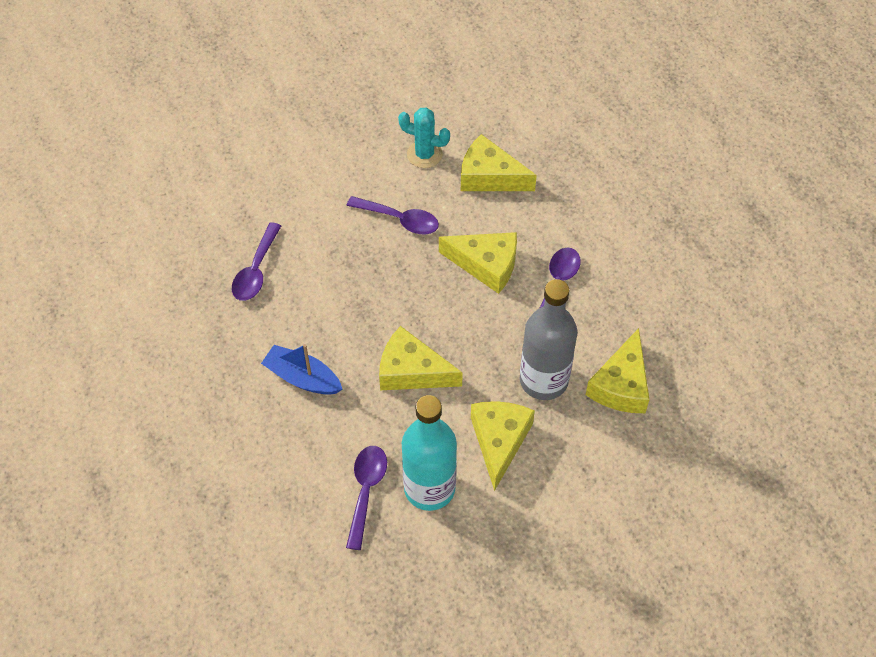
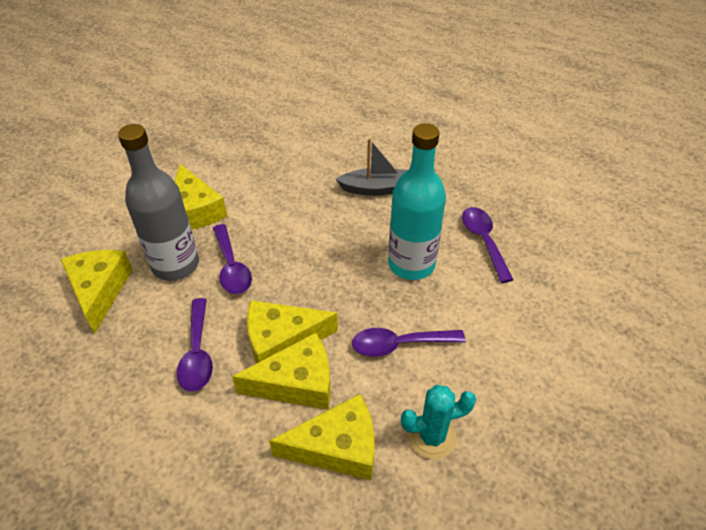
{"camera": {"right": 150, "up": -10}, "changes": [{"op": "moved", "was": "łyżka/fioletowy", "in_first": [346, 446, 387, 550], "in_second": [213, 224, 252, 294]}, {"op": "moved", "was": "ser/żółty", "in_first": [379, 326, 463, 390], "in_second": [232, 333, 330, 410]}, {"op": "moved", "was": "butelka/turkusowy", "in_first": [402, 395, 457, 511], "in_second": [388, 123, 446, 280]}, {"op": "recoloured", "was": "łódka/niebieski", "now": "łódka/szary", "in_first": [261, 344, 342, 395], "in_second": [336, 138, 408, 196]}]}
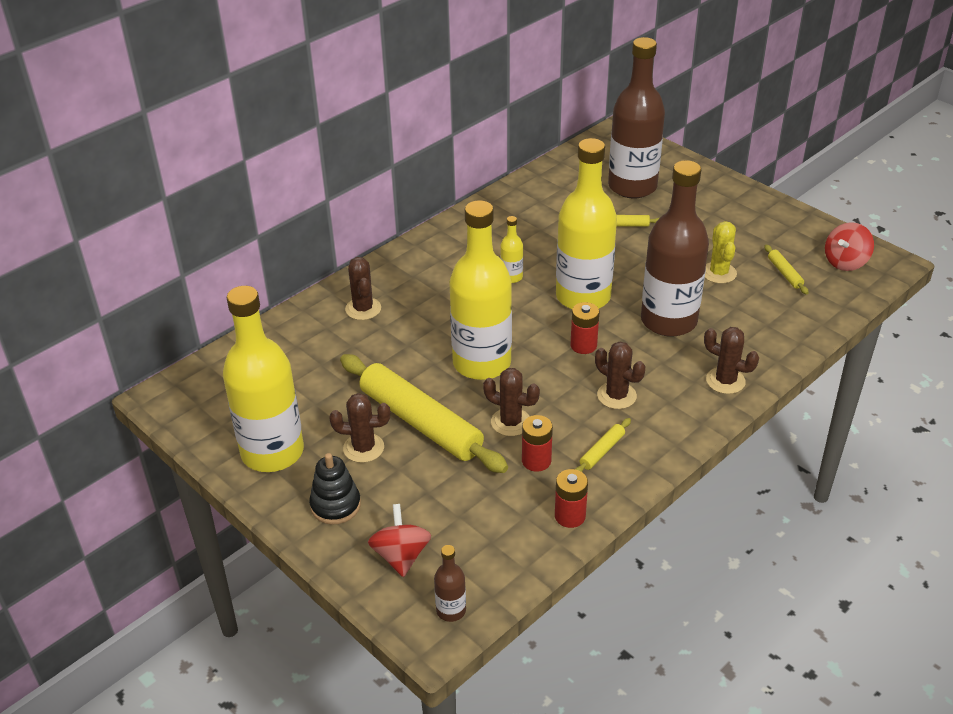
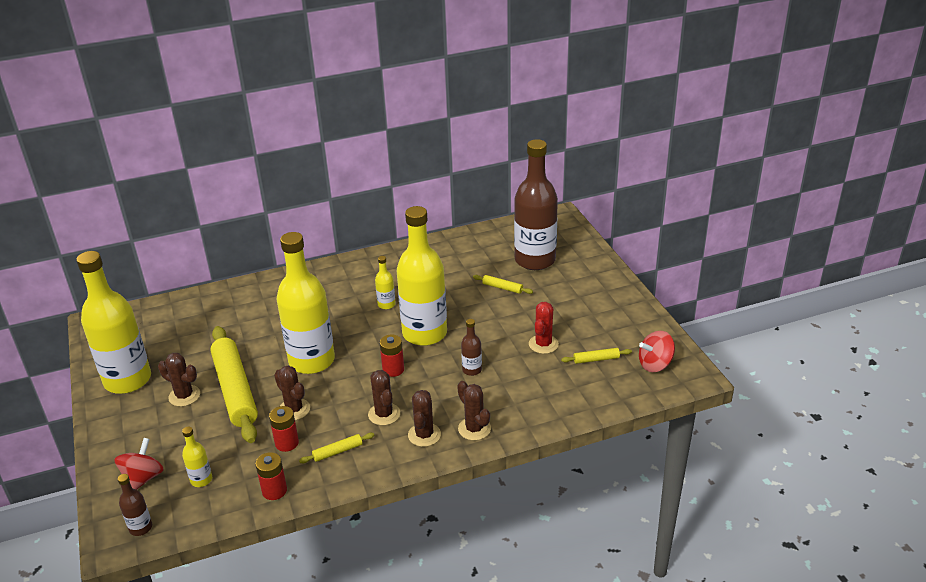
{"camera": {"right": 25, "up": -5}, "changes": [{"op": "removed", "was": "zabawka nakładanka/czarny", "in_first": [309, 453, 361, 524]}, {"op": "added", "now": "butelka/żółty", "in_second": [182, 427, 212, 487]}, {"op": "moved", "was": "kaktus/brązowy", "in_first": [345, 257, 381, 320], "in_second": [408, 390, 441, 447]}, {"op": "recoloured", "was": "kaktus/żółty", "now": "kaktus/czerwony", "in_first": [705, 221, 737, 284], "in_second": [529, 302, 559, 354]}, {"op": "turned", "was": "wałek do ciasta/żółty", "in_first": [764, 245, 809, 294], "in_second": [561, 348, 632, 364], "clockwise": 75}, {"op": "resized", "was": "butelka/brązowy", "in_first": [641, 160, 709, 337], "in_second": [461, 319, 482, 376], "ratio": 0.41}]}
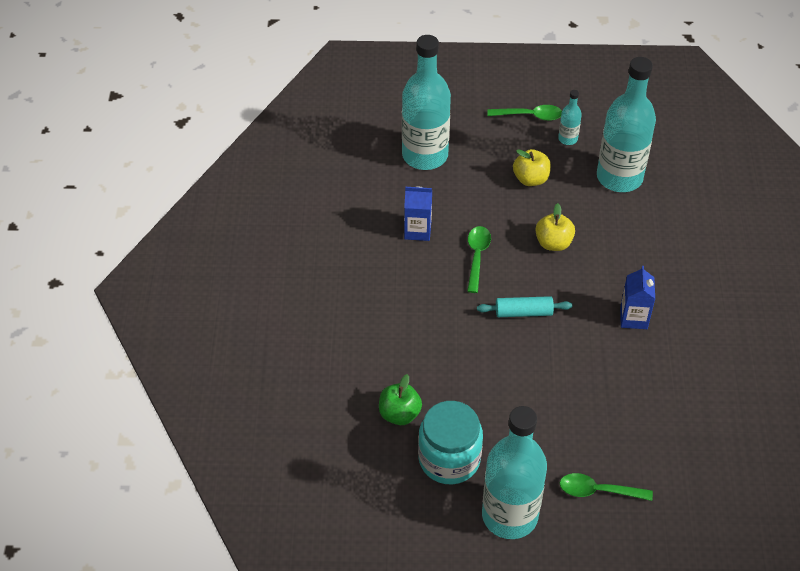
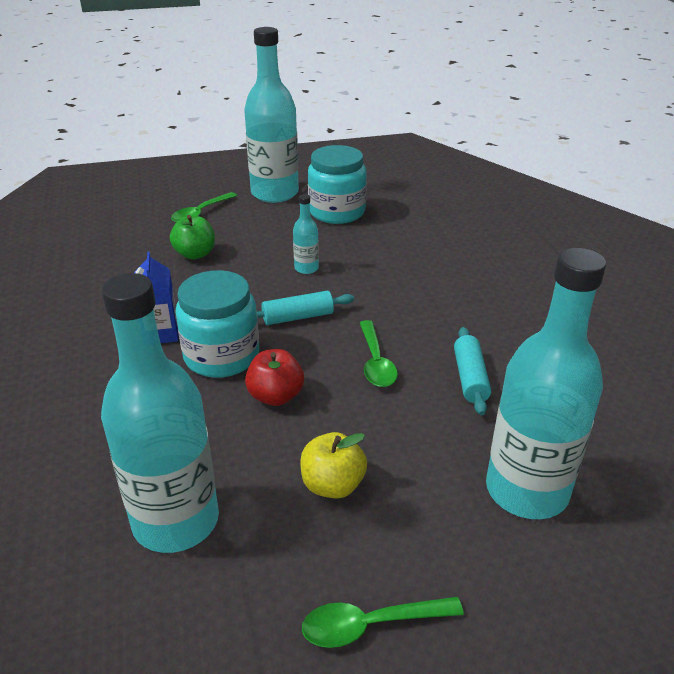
{"camera": {"right": 165, "up": -15}, "changes": [{"op": "added", "now": "słoik/turkusowy", "in_second": [175, 270, 259, 378]}, {"op": "moved", "was": "jabłko/zielony", "in_first": [379, 374, 422, 425], "in_second": [170, 215, 215, 259]}, {"op": "moved", "was": "butelka/turkusowy", "in_first": [558, 90, 582, 145], "in_second": [293, 194, 319, 274]}, {"op": "replaced", "was": "karton mleka/niebieski", "now": "wałek do ciasta/turkusowy", "in_first": [404, 187, 432, 241], "in_second": [454, 327, 491, 415]}, {"op": "recoloured", "was": "jabłko/żółty", "now": "jabłko/czerwony", "in_first": [535, 203, 575, 251], "in_second": [245, 349, 304, 406]}, {"op": "turned", "was": "łyżka/zielony", "in_first": [560, 473, 653, 501], "in_second": [171, 192, 237, 223], "clockwise": 135}]}
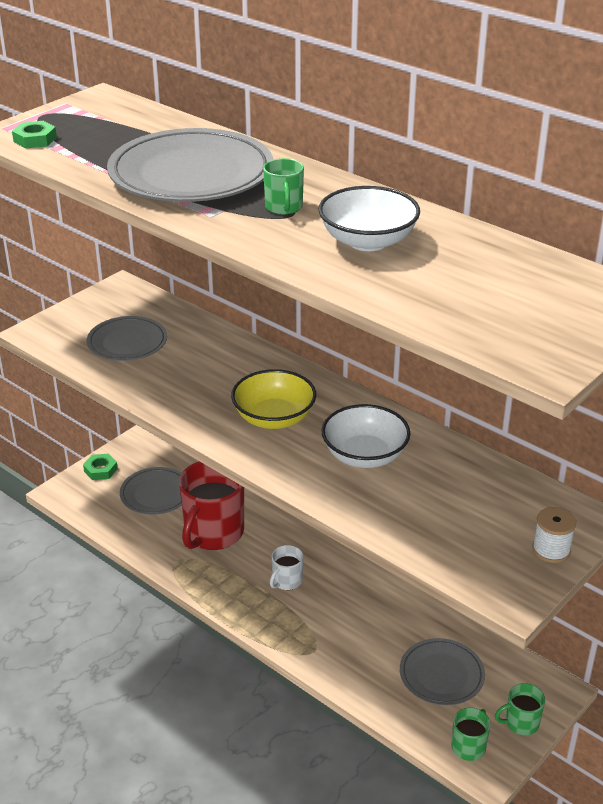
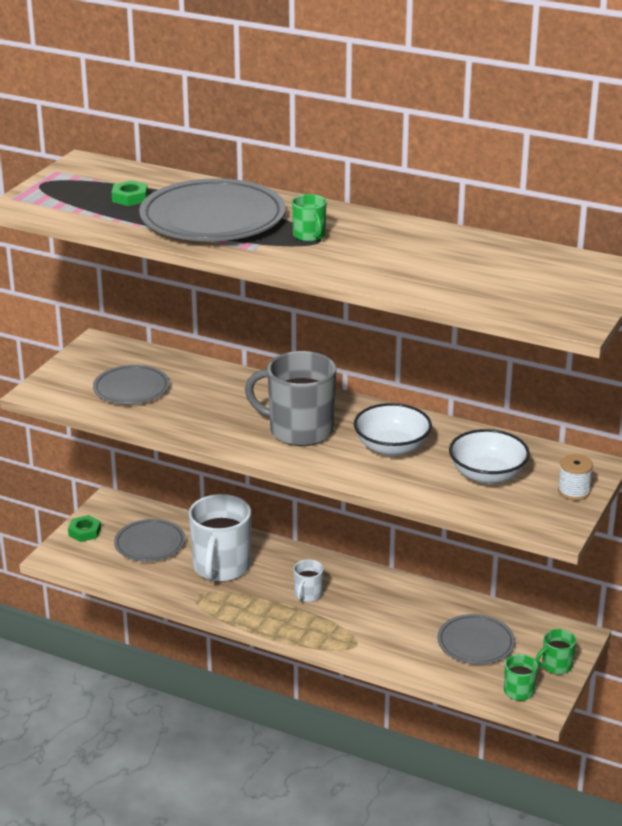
{"camera": {"right": -15, "up": -5}, "changes": [{"op": "moved", "was": "nakrętka/zielony", "in_first": [12, 121, 57, 148], "in_second": [112, 180, 148, 206]}, {"op": "moved", "was": "miska/biały", "in_first": [318, 186, 420, 251], "in_second": [449, 429, 530, 484]}, {"op": "replaced", "was": "miska/żółty", "now": "kubek/szary", "in_first": [231, 369, 316, 429], "in_second": [245, 351, 336, 446]}, {"op": "recoloured", "was": "kubek/czerwony", "now": "kubek/biały", "in_first": [179, 461, 244, 550], "in_second": [189, 494, 251, 582]}]}
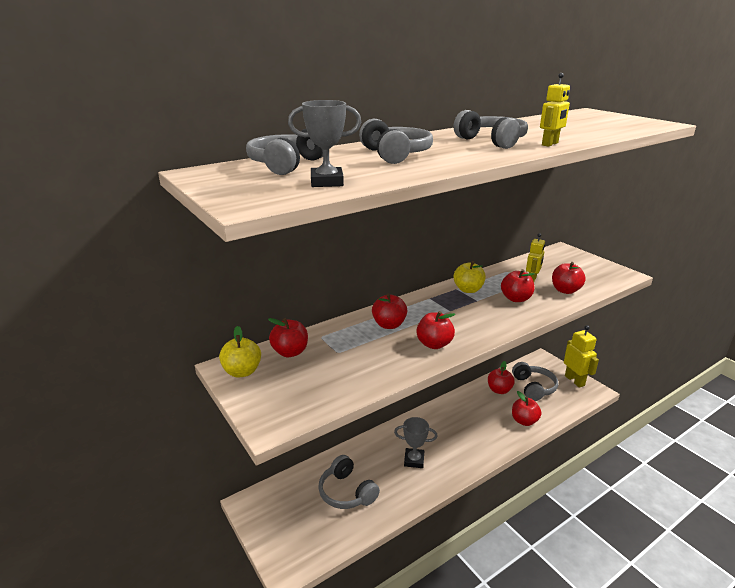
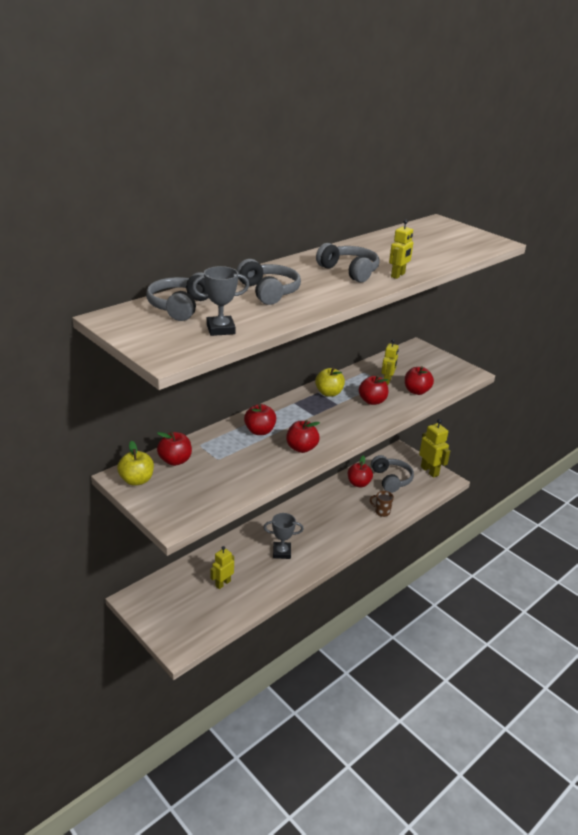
{"camera": {"right": -10, "up": 5}, "changes": [{"op": "replaced", "was": "słuchawki/szary", "now": "robot/żółty", "in_first": [318, 455, 380, 509], "in_second": [210, 546, 234, 589]}, {"op": "replaced", "was": "jabłko/czerwony", "now": "kubek/brązowy", "in_first": [512, 391, 541, 426], "in_second": [370, 491, 394, 517]}]}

## The problem
Your answer must be the entries written out word for word, without their pictures.

## Result of the task
{"camera": {"right": 150, "up": -10}, "changes": [{"op": "moved", "was": "łyżka/fioletowy", "in_first": [346, 446, 387, 550], "in_second": [213, 224, 252, 294]}, {"op": "moved", "was": "ser/żółty", "in_first": [379, 326, 463, 390], "in_second": [232, 333, 330, 410]}, {"op": "moved", "was": "butelka/turkusowy", "in_first": [402, 395, 457, 511], "in_second": [388, 123, 446, 280]}, {"op": "recoloured", "was": "łódka/niebieski", "now": "łódka/szary", "in_first": [261, 344, 342, 395], "in_second": [336, 138, 408, 196]}]}
{"camera": {"right": 25, "up": -5}, "changes": [{"op": "removed", "was": "zabawka nakładanka/czarny", "in_first": [309, 453, 361, 524]}, {"op": "added", "now": "butelka/żółty", "in_second": [182, 427, 212, 487]}, {"op": "moved", "was": "kaktus/brązowy", "in_first": [345, 257, 381, 320], "in_second": [408, 390, 441, 447]}, {"op": "recoloured", "was": "kaktus/żółty", "now": "kaktus/czerwony", "in_first": [705, 221, 737, 284], "in_second": [529, 302, 559, 354]}, {"op": "turned", "was": "wałek do ciasta/żółty", "in_first": [764, 245, 809, 294], "in_second": [561, 348, 632, 364], "clockwise": 75}, {"op": "resized", "was": "butelka/brązowy", "in_first": [641, 160, 709, 337], "in_second": [461, 319, 482, 376], "ratio": 0.41}]}
{"camera": {"right": 165, "up": -15}, "changes": [{"op": "added", "now": "słoik/turkusowy", "in_second": [175, 270, 259, 378]}, {"op": "moved", "was": "jabłko/zielony", "in_first": [379, 374, 422, 425], "in_second": [170, 215, 215, 259]}, {"op": "moved", "was": "butelka/turkusowy", "in_first": [558, 90, 582, 145], "in_second": [293, 194, 319, 274]}, {"op": "replaced", "was": "karton mleka/niebieski", "now": "wałek do ciasta/turkusowy", "in_first": [404, 187, 432, 241], "in_second": [454, 327, 491, 415]}, {"op": "recoloured", "was": "jabłko/żółty", "now": "jabłko/czerwony", "in_first": [535, 203, 575, 251], "in_second": [245, 349, 304, 406]}, {"op": "turned", "was": "łyżka/zielony", "in_first": [560, 473, 653, 501], "in_second": [171, 192, 237, 223], "clockwise": 135}]}
{"camera": {"right": -15, "up": -5}, "changes": [{"op": "moved", "was": "nakrętka/zielony", "in_first": [12, 121, 57, 148], "in_second": [112, 180, 148, 206]}, {"op": "moved", "was": "miska/biały", "in_first": [318, 186, 420, 251], "in_second": [449, 429, 530, 484]}, {"op": "replaced", "was": "miska/żółty", "now": "kubek/szary", "in_first": [231, 369, 316, 429], "in_second": [245, 351, 336, 446]}, {"op": "recoloured", "was": "kubek/czerwony", "now": "kubek/biały", "in_first": [179, 461, 244, 550], "in_second": [189, 494, 251, 582]}]}
{"camera": {"right": -10, "up": 5}, "changes": [{"op": "replaced", "was": "słuchawki/szary", "now": "robot/żółty", "in_first": [318, 455, 380, 509], "in_second": [210, 546, 234, 589]}, {"op": "replaced", "was": "jabłko/czerwony", "now": "kubek/brązowy", "in_first": [512, 391, 541, 426], "in_second": [370, 491, 394, 517]}]}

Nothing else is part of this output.